*Supplied material:*
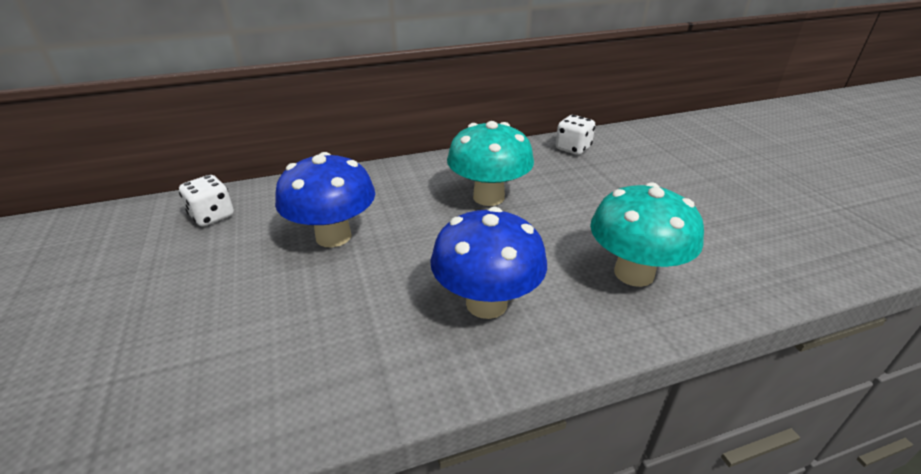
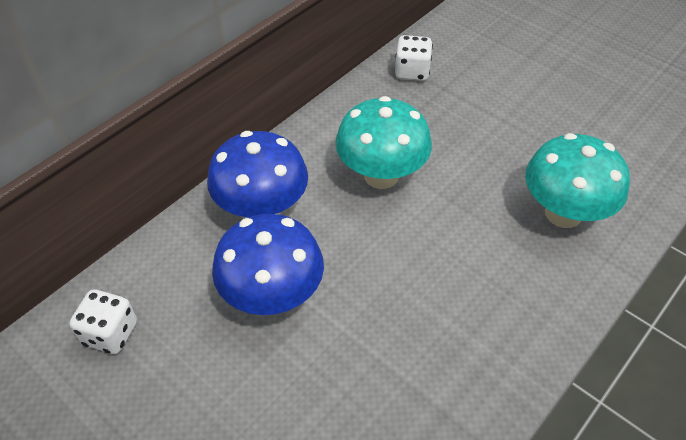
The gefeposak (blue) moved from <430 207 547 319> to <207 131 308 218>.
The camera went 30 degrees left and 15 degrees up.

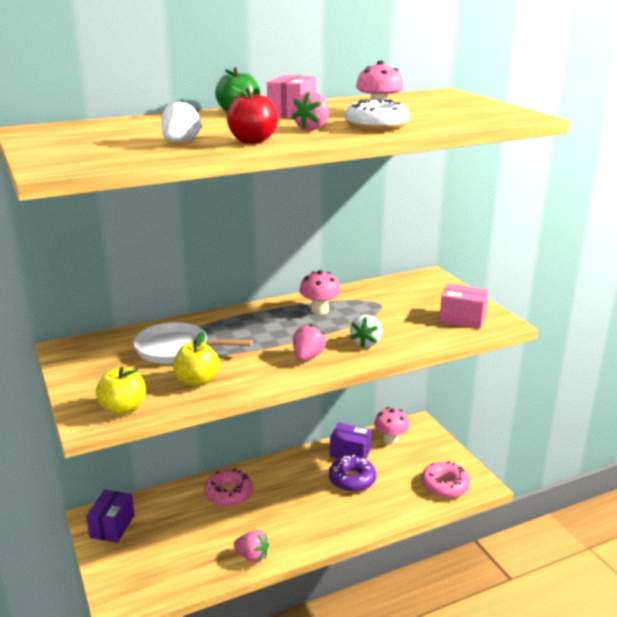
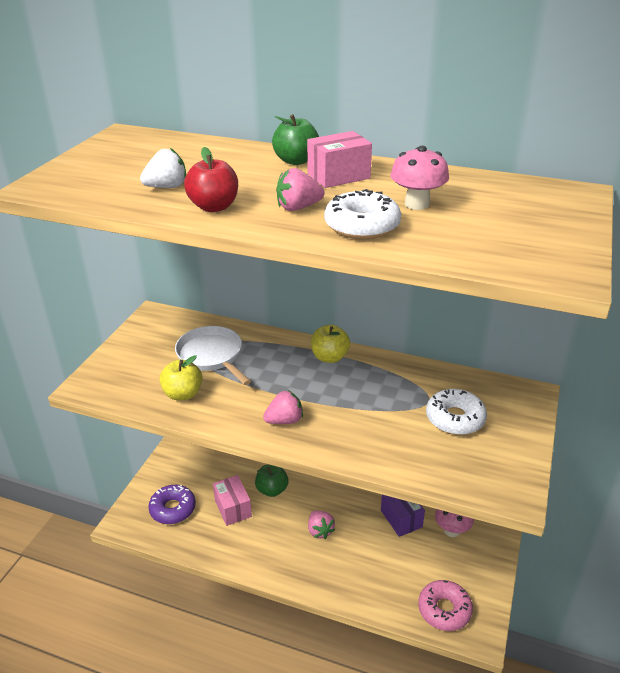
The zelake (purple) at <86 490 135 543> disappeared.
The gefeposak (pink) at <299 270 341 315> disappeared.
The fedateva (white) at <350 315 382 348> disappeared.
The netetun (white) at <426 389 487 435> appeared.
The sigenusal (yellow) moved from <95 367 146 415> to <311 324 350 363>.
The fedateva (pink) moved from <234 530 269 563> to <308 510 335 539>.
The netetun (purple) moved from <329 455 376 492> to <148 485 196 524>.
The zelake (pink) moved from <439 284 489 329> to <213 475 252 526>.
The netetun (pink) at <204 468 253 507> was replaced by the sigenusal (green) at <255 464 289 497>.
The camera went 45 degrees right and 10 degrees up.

*What is needed:* Tally the lines of the data that contain the string "pink" and report the total alone.

*Result of the task:* 4